#### Required action
In the entries below, repeat only the lines between those holding "Session Timer: [505,172,756,314]" and "Sprints: [533,541,568,568] ->", inclusive. Leave pictures out.

START Provided data

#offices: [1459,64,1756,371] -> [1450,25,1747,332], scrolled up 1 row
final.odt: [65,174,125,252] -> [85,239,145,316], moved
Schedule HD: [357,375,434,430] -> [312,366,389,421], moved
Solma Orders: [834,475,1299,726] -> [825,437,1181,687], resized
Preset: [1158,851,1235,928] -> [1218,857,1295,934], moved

END Provided data
START Provided data

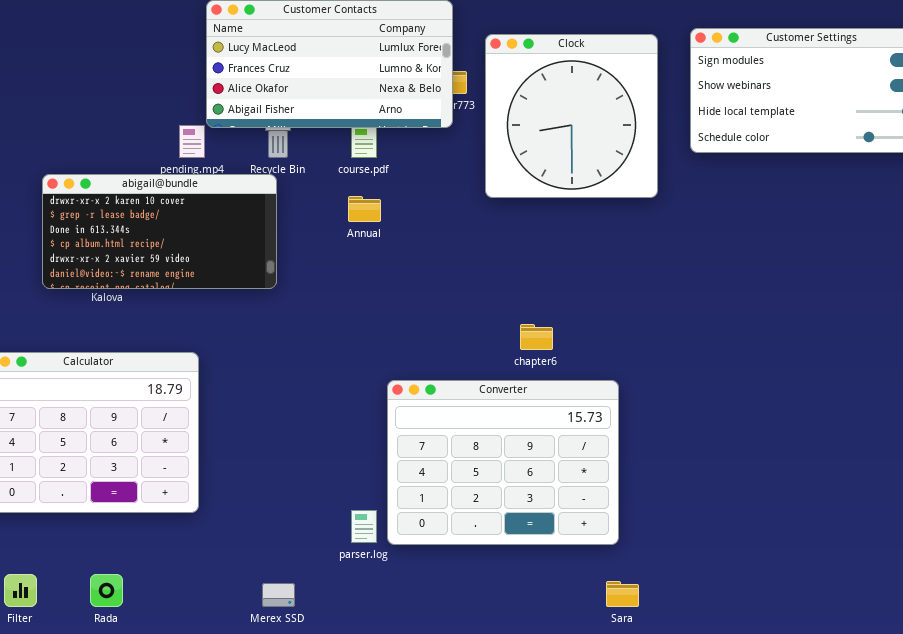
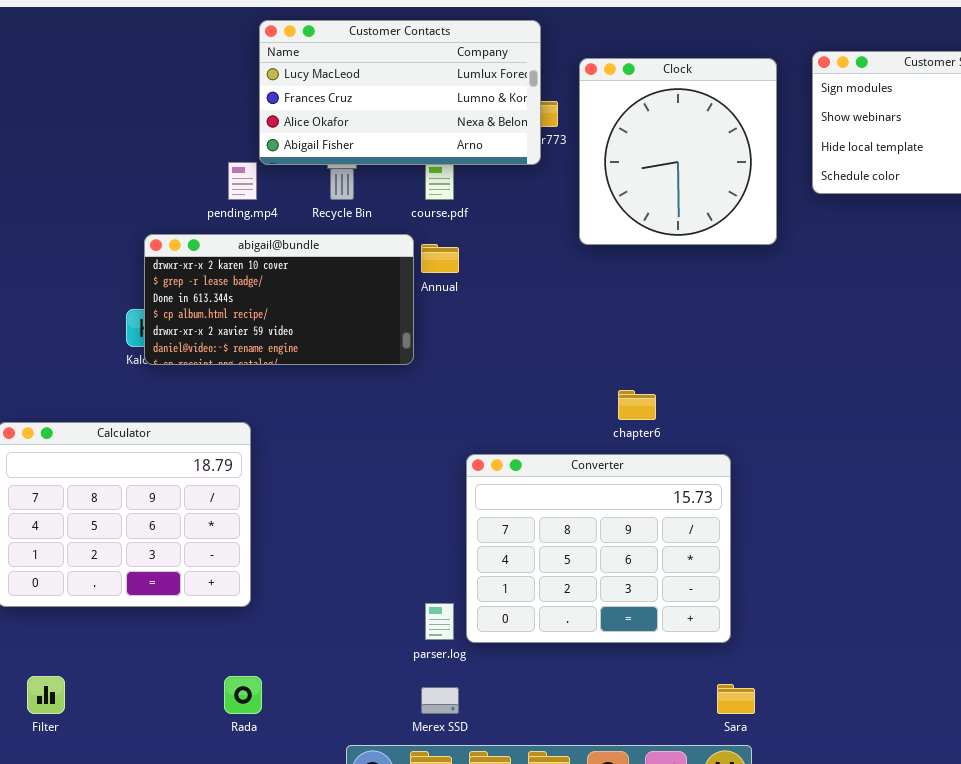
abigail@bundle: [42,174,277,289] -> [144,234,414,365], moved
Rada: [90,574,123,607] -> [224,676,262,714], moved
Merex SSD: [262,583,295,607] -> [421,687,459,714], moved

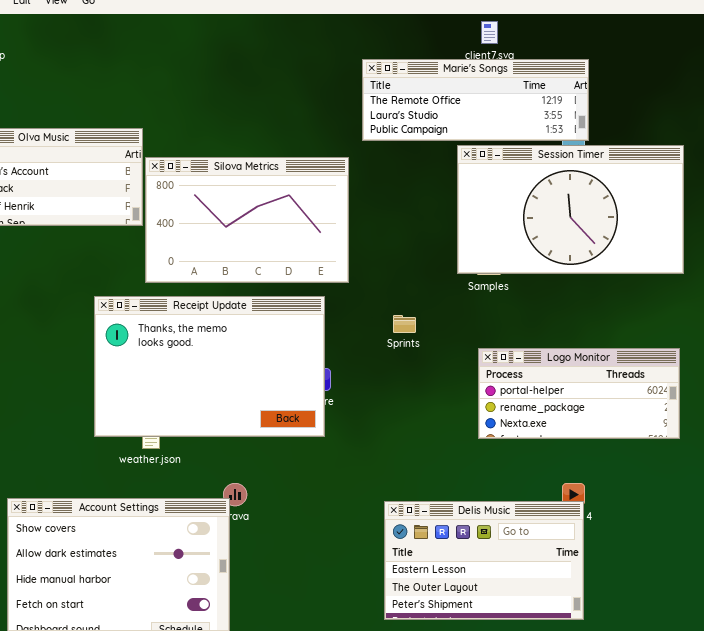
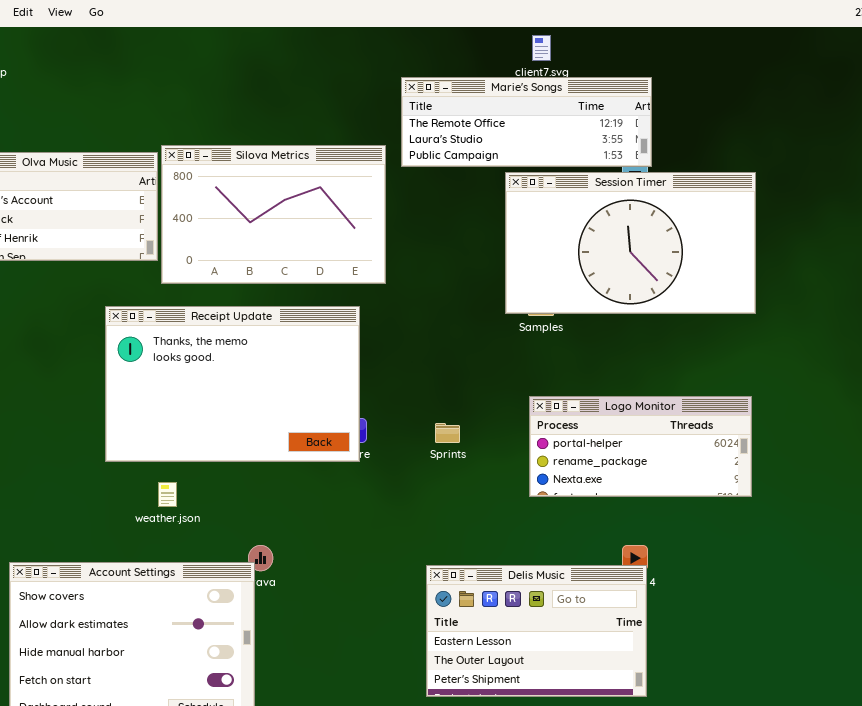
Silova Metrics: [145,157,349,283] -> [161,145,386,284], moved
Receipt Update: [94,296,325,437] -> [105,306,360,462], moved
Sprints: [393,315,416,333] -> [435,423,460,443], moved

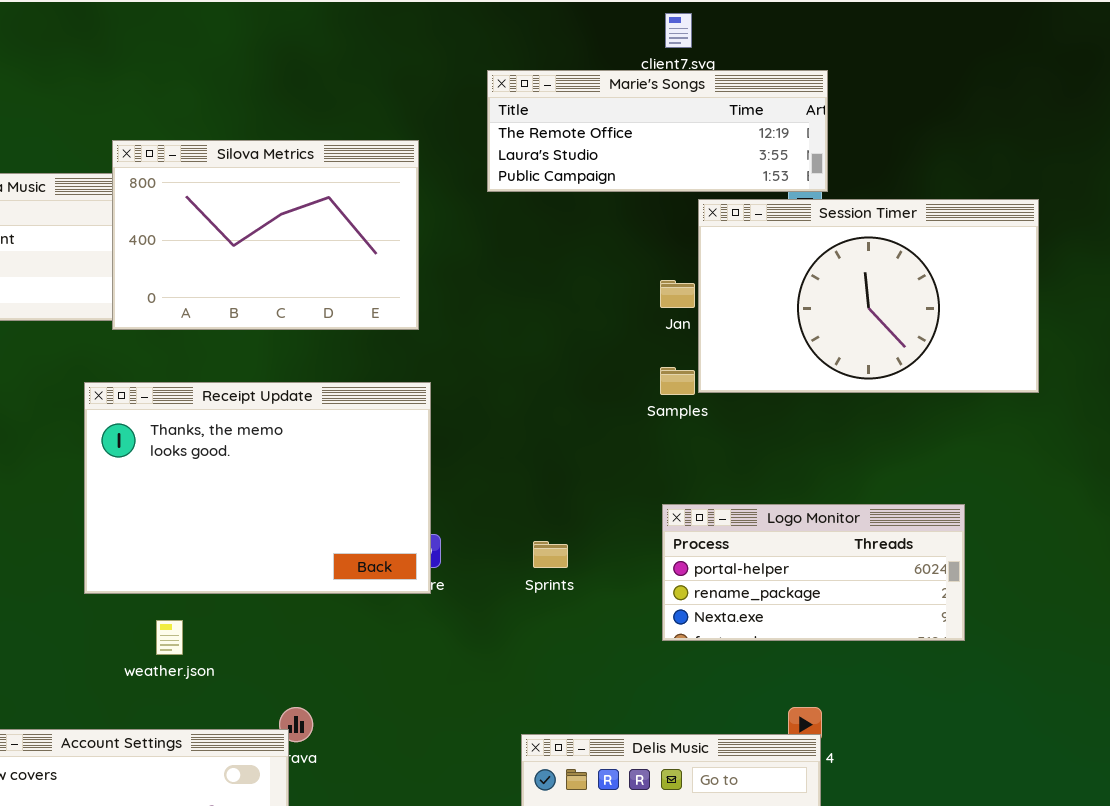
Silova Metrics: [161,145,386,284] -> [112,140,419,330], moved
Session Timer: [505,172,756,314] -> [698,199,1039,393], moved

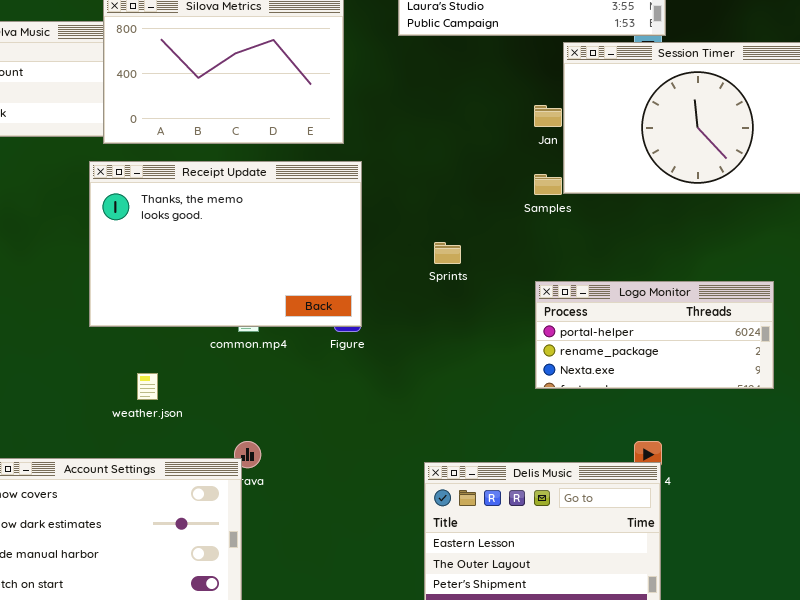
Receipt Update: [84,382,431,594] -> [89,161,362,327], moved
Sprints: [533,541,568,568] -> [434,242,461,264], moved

END Provided data
START Provided data

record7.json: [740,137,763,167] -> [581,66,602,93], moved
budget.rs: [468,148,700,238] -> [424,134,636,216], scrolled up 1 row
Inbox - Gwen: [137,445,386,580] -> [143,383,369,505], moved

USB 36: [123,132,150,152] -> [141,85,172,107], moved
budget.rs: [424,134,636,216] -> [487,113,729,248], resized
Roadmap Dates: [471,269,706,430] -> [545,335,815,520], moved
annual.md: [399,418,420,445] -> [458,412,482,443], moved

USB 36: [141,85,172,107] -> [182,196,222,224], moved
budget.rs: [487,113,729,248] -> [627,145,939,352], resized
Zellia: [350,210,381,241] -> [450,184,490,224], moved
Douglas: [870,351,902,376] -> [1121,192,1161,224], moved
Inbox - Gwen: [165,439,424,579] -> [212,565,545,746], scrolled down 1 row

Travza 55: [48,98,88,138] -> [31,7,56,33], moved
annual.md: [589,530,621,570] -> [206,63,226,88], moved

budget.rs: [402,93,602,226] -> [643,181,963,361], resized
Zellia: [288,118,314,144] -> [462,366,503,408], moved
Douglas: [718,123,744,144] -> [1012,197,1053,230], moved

END Provided data

#### Response area
Session Timer: [505,172,756,314] -> [698,199,1039,393], moved

Receipt Update: [84,382,431,594] -> [89,161,362,327], moved
Sprints: [533,541,568,568] -> [434,242,461,264], moved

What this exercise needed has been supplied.